WORK ITEM — Give only the number of lines below that contain the word "STAT".

(Detected change data)
++++++

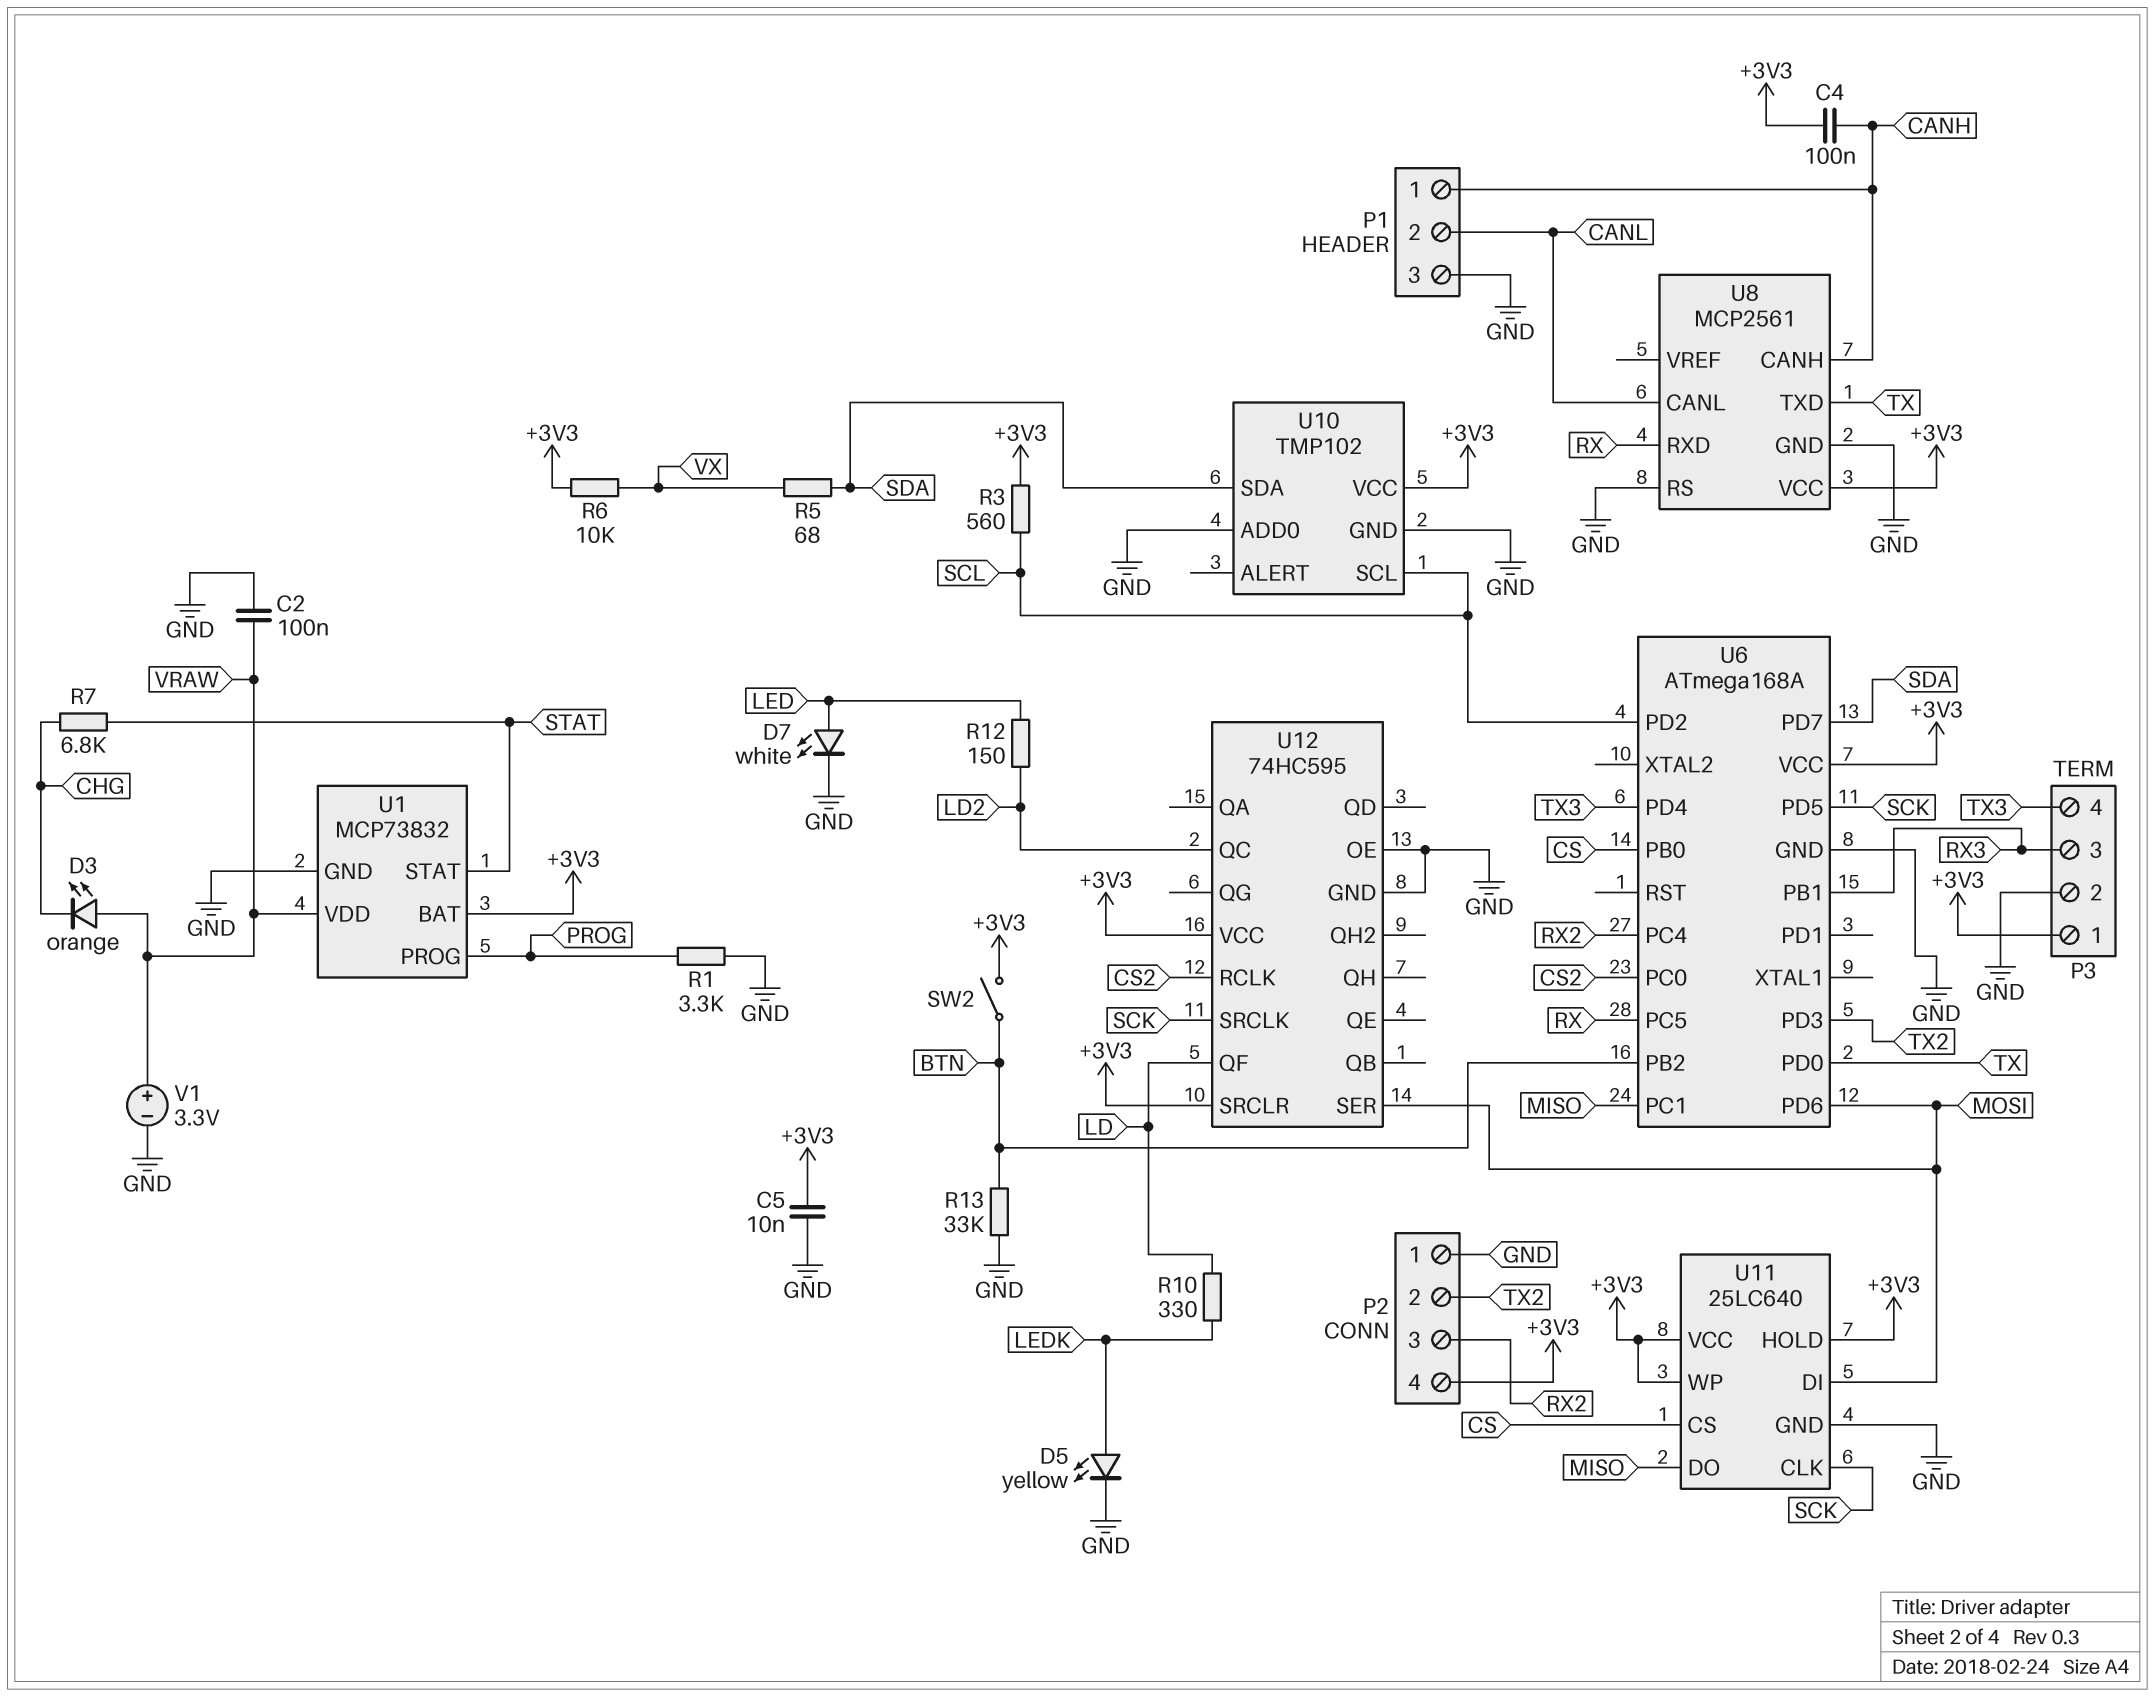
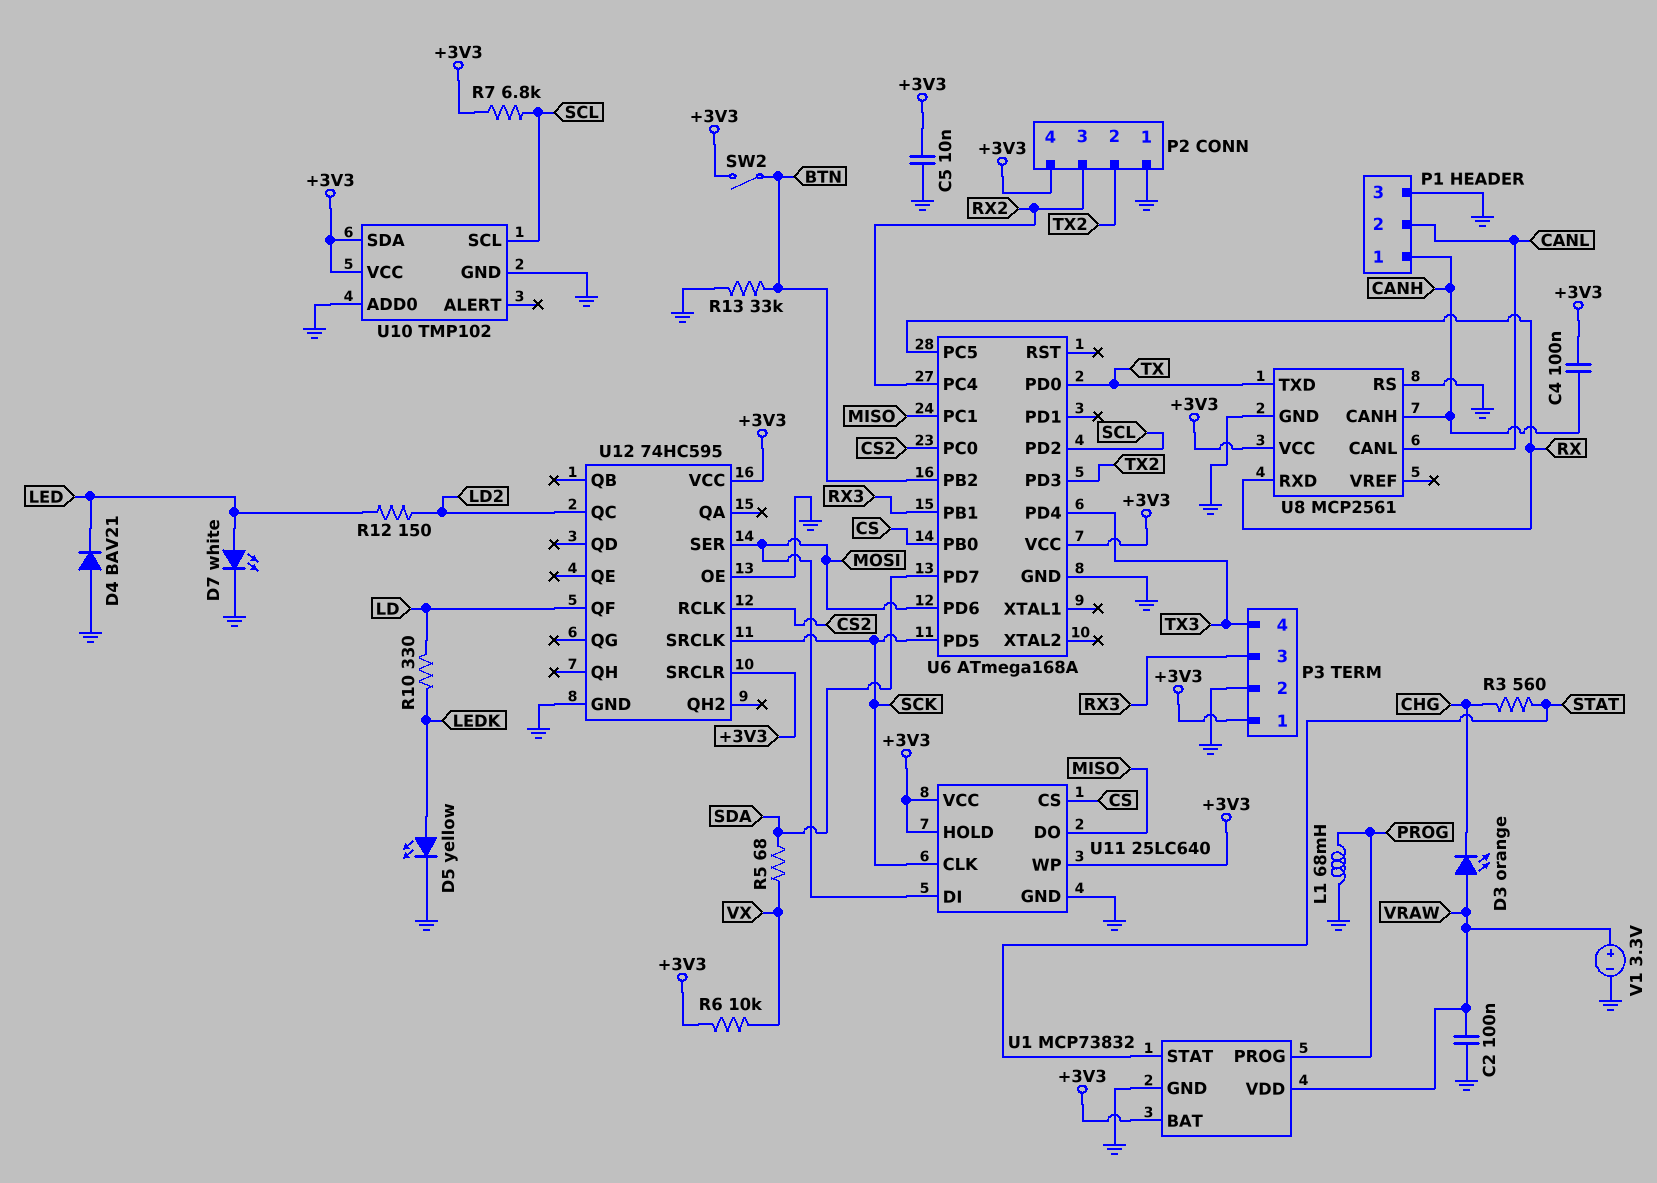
D4: none -> diode BAV21 (A GND, K LED)
L1: none -> 68mH (GND, PROG)
R1: 3.3k (GND, PROG) -> none
R3: 560 (+3V3, SCL) -> 560 (CHG, STAT)
R7: 6.8k (CHG, STAT) -> 6.8k (+3V3, SCL)
U10 pin SDA: SDA -> +3V3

++++++

TASK ANSWER — 2